Exercise brief
Can you format the entries below as a JSON list of strings, one string per line, leaving out blank lines and the pictures?

Extracted records
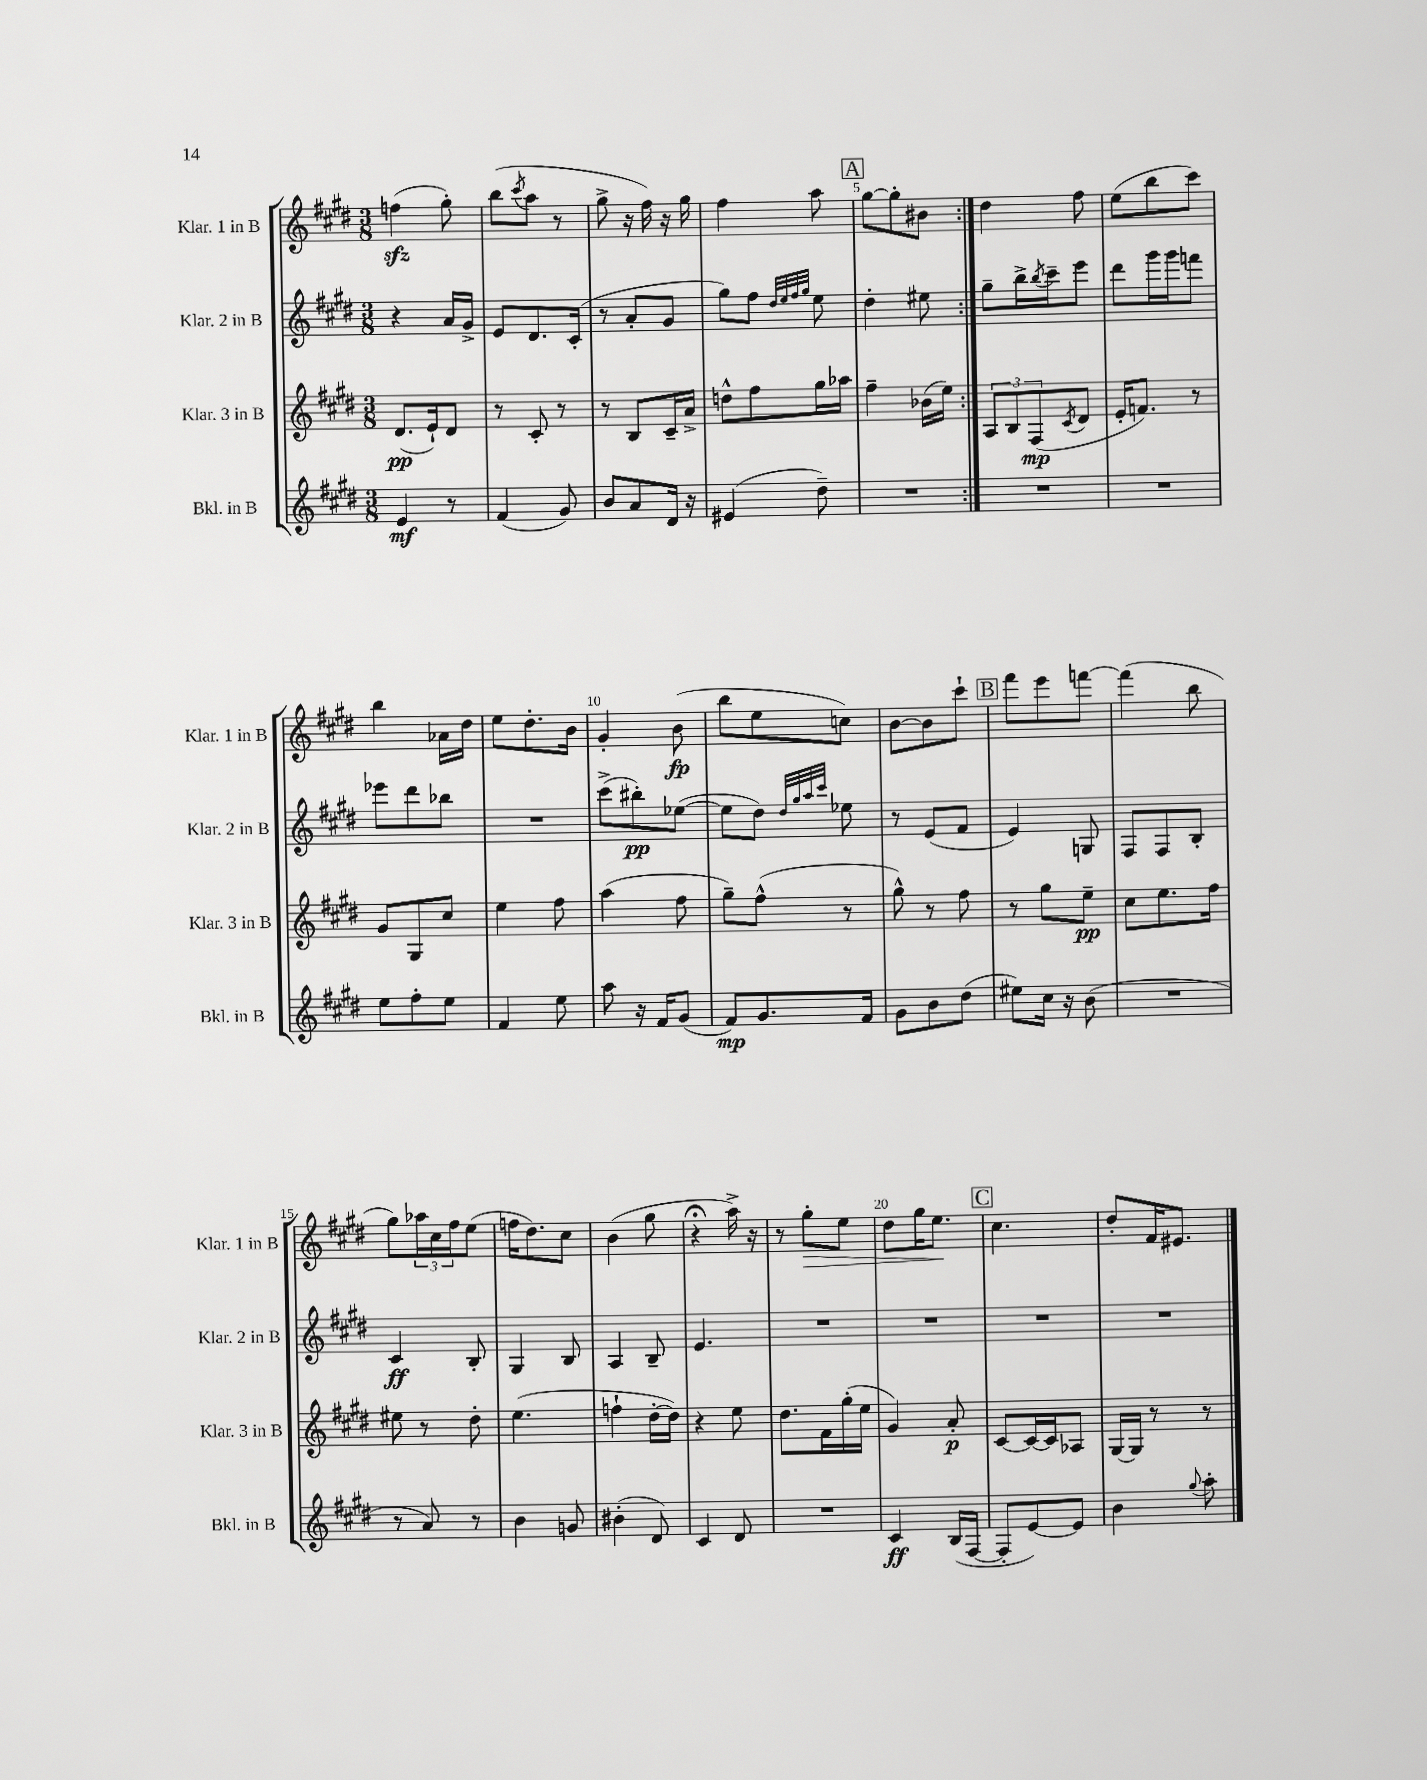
<<
\new StaffGroup <<
\new Staff = "s0" \with { instrumentName = "Klar. 1 in B" shortInstrumentName = "Klar. 1 in B" } {
    \clef treble \key e \major \numericTimeSignature \time 3/8
    \repeat volta 2 { f''4\sfz( gis''8-.) |
    b''8( \acciaccatura { cis'''8 } a''8 r8 |
    gis''8-> r16 fis''16) r16 gis''16 |
    fis''4 a''8 |
    \mark \markup { \box "A" } gis''8~ gis''8-. bis'8 | }
    dis''4 fis''8 |
    e''8( b''8 cis'''8) |
    b''4 aes'16 dis''16 |
    e''8 dis''8.-. b'16 |
    gis'4-. b'8\fp( |
    b''8 e''8 c''8) |
    b'8~ b'8 cis'''8-! |
    \mark \markup { \box "B" } fis'''8 e'''8 f'''8~ |
    f'''4( b''8 |
    gis''8) \tuplet 3/2 { aes''16 cis''16 fis''16 } e''8( |
    f''16 dis''8.) cis''8 |
    b'4( gis''8 |
    r4\fermata a''16->) r16 |
    r8 gis''8-.\> e''8 |
    dis''8 gis''16 e''8.\! |
    \mark \markup { \box "C" } cis''4. |
    dis''8-. fis'16 eis'8. \bar "|." |
}
\new Staff = "s1" \with { instrumentName = "Klar. 2 in B" shortInstrumentName = "Klar. 2 in B" } {
    \clef treble \key e \major \numericTimeSignature \time 3/8
    \repeat volta 2 { r4 a'16 gis'16-> |
    e'8 dis'8. cis'16-.( |
    r8 a'8-. gis'8 |
    gis''8) fis''8 \grace { dis''32 e''32 fis''32 gis''32 } e''8 |
    \mark \markup { \box "A" } dis''4-. eis''8 | }
    gis''8-- b''16-> \acciaccatura { b''8 } cis'''16-- e'''8 |
    dis'''8 gis'''16 gis'''16 f'''8 |
    ees'''8 dis'''8 bes''8 |
    R4. |
    cis'''8->( bis''8-.\pp) ees''8~( |
    ees''8 dis''8) \grace { dis''32 gis''32 a''32 cis'''32 } ees''8 |
    r8 e'8( fis'8 |
    \mark \markup { \box "B" } e'4) g8 |
    fis8 fis8 b8-. |
    cis'4\ff b8-. |
    gis4 b8 |
    a4 b8-- |
    e'4. |
    R4. |
    R4. |
    \mark \markup { \box "C" } R4. |
    R4. \bar "|." |
}
\new Staff = "s2" \with { instrumentName = "Klar. 3 in B" shortInstrumentName = "Klar. 3 in B" } {
    \clef treble \key e \major \numericTimeSignature \time 3/8
    \repeat volta 2 { dis'8.\pp( e'16-!) dis'8 |
    r8 cis'8-. r8 |
    r8 b8 cis'16-- a'16-> |
    d''8-^ fis''8 gis''16 aes''16 |
    \mark \markup { \box "A" } fis''4-- bes'16( e''16) | }
    \tuplet 3/2 { a8 b8 fis8\mp( } \acciaccatura { cis'8 } dis'8 |
    e'16-. f'8.) r8 |
    gis'8 gis8 cis''8 |
    e''4 fis''8 |
    a''4( fis''8 |
    gis''8--) fis''8-^( r8 |
    gis''8-^) r8 fis''8 |
    \mark \markup { \box "B" } r8 gis''8 e''8--\pp |
    cis''8 e''8. fis''16 |
    eis''8 r8 dis''8-. |
    e''4.( |
    f''4-! dis''16~-. dis''16) |
    r4 e''8 |
    dis''8. fis'16 gis''16-.( e''16 |
    gis'4) a'8-.\p |
    \mark \markup { \box "C" } cis'8~ cis'16~ cis'16 aes8 |
    gis16~ gis16 r8 r8 \bar "|." |
}
\new Staff = "s3" \with { instrumentName = "Bkl. in B" shortInstrumentName = "Bkl. in B" } {
    \clef treble \key e \major \numericTimeSignature \time 3/8
    \repeat volta 2 { e'4\mf r8 |
    fis'4( gis'8) |
    b'8 a'8 dis'16 r16 |
    eis'4( dis''8--) |
    \mark \markup { \box "A" } R4. | }
    R4. |
    R4. |
    e''8 fis''8-. e''8 |
    fis'4 e''8 |
    a''8 r16 fis'16 gis'8( |
    fis'8\mp) gis'8. fis'16 |
    gis'8 b'8 dis''8( |
    \mark \markup { \box "B" } eis''8) cis''16 r16 b'8( |
    R4. |
    r8 a'8) r8 |
    b'4 g'8 |
    bis'4-.( dis'8) |
    cis'4 dis'8 |
    R4. |
    cis'4\ff b16( fis16~ |
    \mark \markup { \box "C" } fis8-. e'8~) e'8 |
    b'4 \appoggiatura { gis''8 } a''8-. \bar "|." |
}
>>
>>
\layout { \context { \Score \override BarNumber.break-visibility = ##(#f #t #t) barNumberVisibility = #(every-nth-bar-number-visible 5) } }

Solved problem
[
  "<<",
  "\\new StaffGroup <<",
  "\\new Staff = \"s0\" \\with { instrumentName = \"Klar. 1 in B\" shortInstrumentName = \"Klar. 1 in B\" } {",
  "    \\clef treble \\key e \\major \\numericTimeSignature \\time 3/8",
  "    \\repeat volta 2 { f''4\\sfz( gis''8-.) |",
  "    b''8( \\acciaccatura { cis'''8 } a''8 r8 |",
  "    gis''8-> r16 fis''16) r16 gis''16 |",
  "    fis''4 a''8 |",
  "    \\mark \\markup { \\box \"A\" } gis''8~ gis''8-. bis'8 | }",
  "    dis''4 fis''8 |",
  "    e''8( b''8 cis'''8) |",
  "    b''4 aes'16 dis''16 |",
  "    e''8 dis''8.-. b'16 |",
  "    gis'4-. b'8\\fp( |",
  "    b''8 e''8 c''8) |",
  "    b'8~ b'8 cis'''8-! |",
  "    \\mark \\markup { \\box \"B\" } fis'''8 e'''8 f'''8~ |",
  "    f'''4( b''8 |",
  "    gis''8) \\tuplet 3/2 { aes''16 cis''16 fis''16 } e''8( |",
  "    f''16 dis''8.) cis''8 |",
  "    b'4( gis''8 |",
  "    r4\\fermata a''16->) r16 |",
  "    r8 gis''8-.\\> e''8 |",
  "    dis''8 gis''16 e''8.\\! |",
  "    \\mark \\markup { \\box \"C\" } cis''4. |",
  "    dis''8-. fis'16 eis'8. \\bar \"|.\" |",
  "}",
  "\\new Staff = \"s1\" \\with { instrumentName = \"Klar. 2 in B\" shortInstrumentName = \"Klar. 2 in B\" } {",
  "    \\clef treble \\key e \\major \\numericTimeSignature \\time 3/8",
  "    \\repeat volta 2 { r4 a'16 gis'16-> |",
  "    e'8 dis'8. cis'16-.( |",
  "    r8 a'8-. gis'8 |",
  "    gis''8) fis''8 \\grace { dis''32 e''32 fis''32 gis''32 } e''8 |",
  "    \\mark \\markup { \\box \"A\" } dis''4-. eis''8 | }",
  "    gis''8-- b''16-> \\acciaccatura { b''8 } cis'''16-- e'''8 |",
  "    dis'''8 gis'''16 gis'''16 f'''8 |",
  "    ees'''8 dis'''8 bes''8 |",
  "    R4. |",
  "    cis'''8->( bis''8-.\\pp) ees''8~( |",
  "    ees''8 dis''8) \\grace { dis''32 gis''32 a''32 cis'''32 } ees''8 |",
  "    r8 e'8( fis'8 |",
  "    \\mark \\markup { \\box \"B\" } e'4) g8 |",
  "    fis8 fis8 b8-. |",
  "    cis'4\\ff b8-. |",
  "    gis4 b8 |",
  "    a4 b8-- |",
  "    e'4. |",
  "    R4. |",
  "    R4. |",
  "    \\mark \\markup { \\box \"C\" } R4. |",
  "    R4. \\bar \"|.\" |",
  "}",
  "\\new Staff = \"s2\" \\with { instrumentName = \"Klar. 3 in B\" shortInstrumentName = \"Klar. 3 in B\" } {",
  "    \\clef treble \\key e \\major \\numericTimeSignature \\time 3/8",
  "    \\repeat volta 2 { dis'8.\\pp( e'16-!) dis'8 |",
  "    r8 cis'8-. r8 |",
  "    r8 b8 cis'16-- a'16-> |",
  "    d''8-^ fis''8 gis''16 aes''16 |",
  "    \\mark \\markup { \\box \"A\" } fis''4-- bes'16( e''16) | }",
  "    \\tuplet 3/2 { a8 b8 fis8\\mp( } \\acciaccatura { cis'8 } dis'8 |",
  "    e'16-. f'8.) r8 |",
  "    gis'8 gis8 cis''8 |",
  "    e''4 fis''8 |",
  "    a''4( fis''8 |",
  "    gis''8--) fis''8-^( r8 |",
  "    gis''8-^) r8 fis''8 |",
  "    \\mark \\markup { \\box \"B\" } r8 gis''8 e''8--\\pp |",
  "    cis''8 e''8. fis''16 |",
  "    eis''8 r8 dis''8-. |",
  "    e''4.( |",
  "    f''4-! dis''16~-. dis''16) |",
  "    r4 e''8 |",
  "    dis''8. fis'16 gis''16-.( e''16 |",
  "    gis'4) a'8-.\\p |",
  "    \\mark \\markup { \\box \"C\" } cis'8~ cis'16~ cis'16 aes8 |",
  "    gis16~ gis16 r8 r8 \\bar \"|.\" |",
  "}",
  "\\new Staff = \"s3\" \\with { instrumentName = \"Bkl. in B\" shortInstrumentName = \"Bkl. in B\" } {",
  "    \\clef treble \\key e \\major \\numericTimeSignature \\time 3/8",
  "    \\repeat volta 2 { e'4\\mf r8 |",
  "    fis'4( gis'8) |",
  "    b'8 a'8 dis'16 r16 |",
  "    eis'4( dis''8--) |",
  "    \\mark \\markup { \\box \"A\" } R4. | }",
  "    R4. |",
  "    R4. |",
  "    e''8 fis''8-. e''8 |",
  "    fis'4 e''8 |",
  "    a''8 r16 fis'16 gis'8( |",
  "    fis'8\\mp) gis'8. fis'16 |",
  "    gis'8 b'8 dis''8( |",
  "    \\mark \\markup { \\box \"B\" } eis''8) cis''16 r16 b'8( |",
  "    R4. |",
  "    r8 a'8) r8 |",
  "    b'4 g'8 |",
  "    bis'4-.( dis'8) |",
  "    cis'4 dis'8 |",
  "    R4. |",
  "    cis'4\\ff b16( fis16~ |",
  "    \\mark \\markup { \\box \"C\" } fis8-. e'8~) e'8 |",
  "    b'4 \\appoggiatura { gis''8 } a''8-. \\bar \"|.\" |",
  "}",
  ">>",
  ">>",
  "\\layout { \\context { \\Score \\override BarNumber.break-visibility = ##(#f #t #t) barNumberVisibility = #(every-nth-bar-number-visible 5) } }"
]